**Task statement:** Wherever the word "green" appears in the entries, copy the whole line.

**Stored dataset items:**
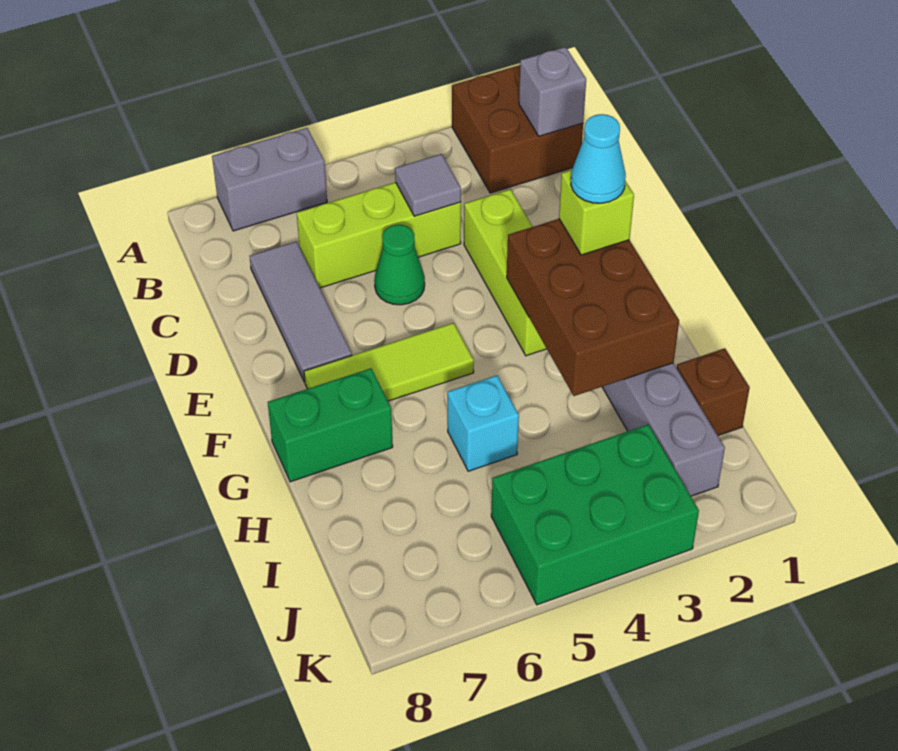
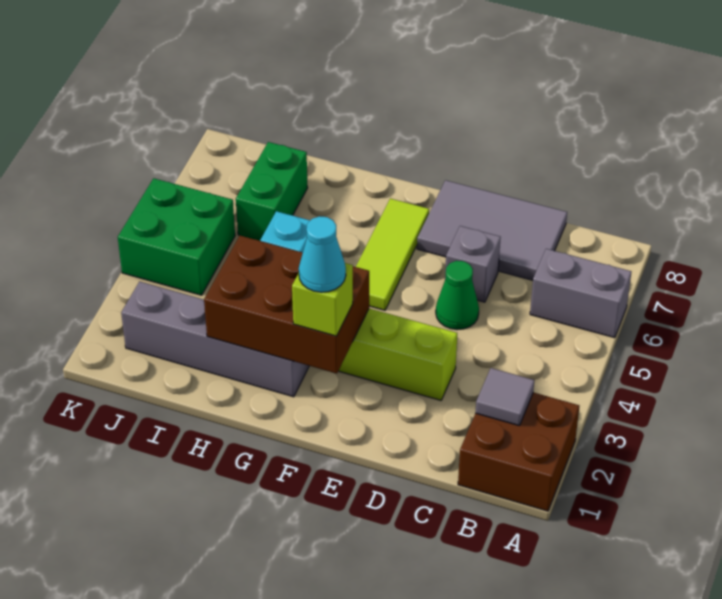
grey 1x2 brick [212,128,327,231] -> grey 1x2 brick turned to [530,249,631,338]
grey 1x1 brick [519,47,586,136] -> grey 1x1 brick moved to [445,226,501,302]
lime 1x3 brick [297,182,461,288] -> none
grey 1x1 tile [395,154,461,216] -> grey 1x1 tile moved to [475,368,534,425]
grey 1x3 tile [250,241,352,382] -> grey 2x3 tile [417,180,567,280]
green 1x2 brick [268,368,393,482] -> green 1x2 brick moved to [236,142,308,241]
brown 1x1 brick [677,348,750,436] -> none
green 2x3 brick [491,424,699,605] -> green 2x2 brick [118,178,235,295]

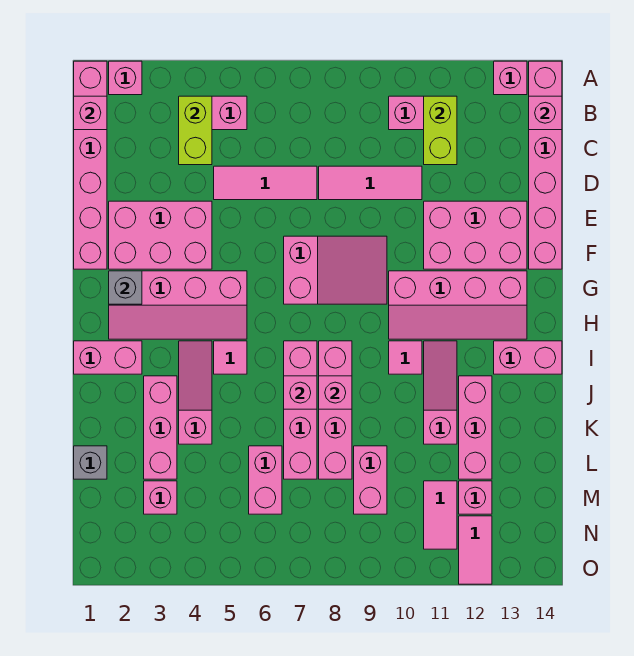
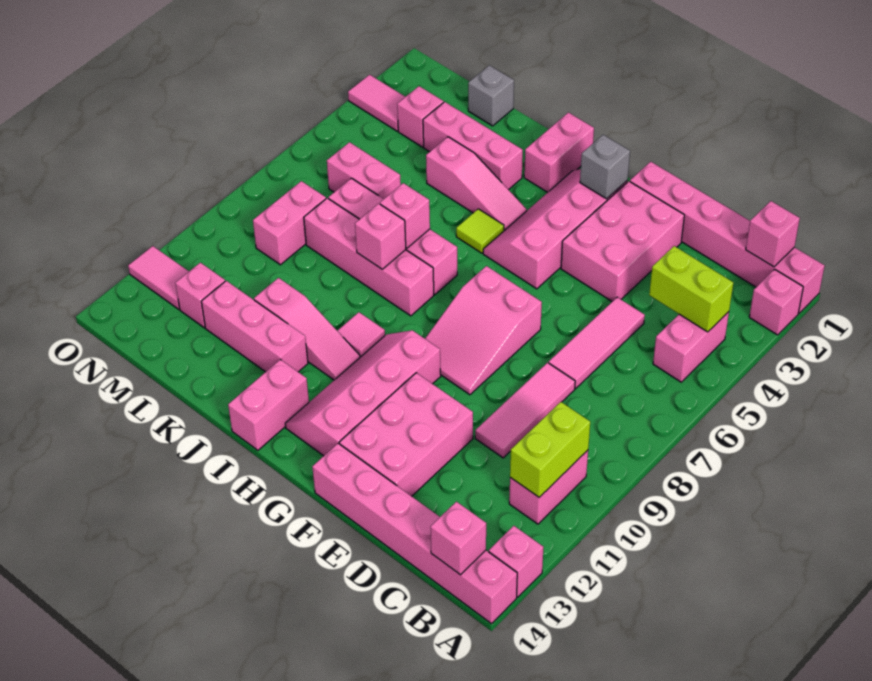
lime 1x2 brick [424,96,457,165] -> lime 1x2 brick turned to [510,402,590,497]
pink 1x1 tile [214,341,247,374] -> lime 1x1 tile [456,209,504,253]
pink 1x2 brick [354,446,387,514] -> pink 1x2 brick turned to [253,181,326,265]
pink 1x2 tile [424,481,457,549] -> pink 1x2 tile moved to [348,75,405,131]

**Result below:**
green 1x2 brick [268,368,393,482] -> green 1x2 brick moved to [236,142,308,241]
green 2x3 brick [491,424,699,605] -> green 2x2 brick [118,178,235,295]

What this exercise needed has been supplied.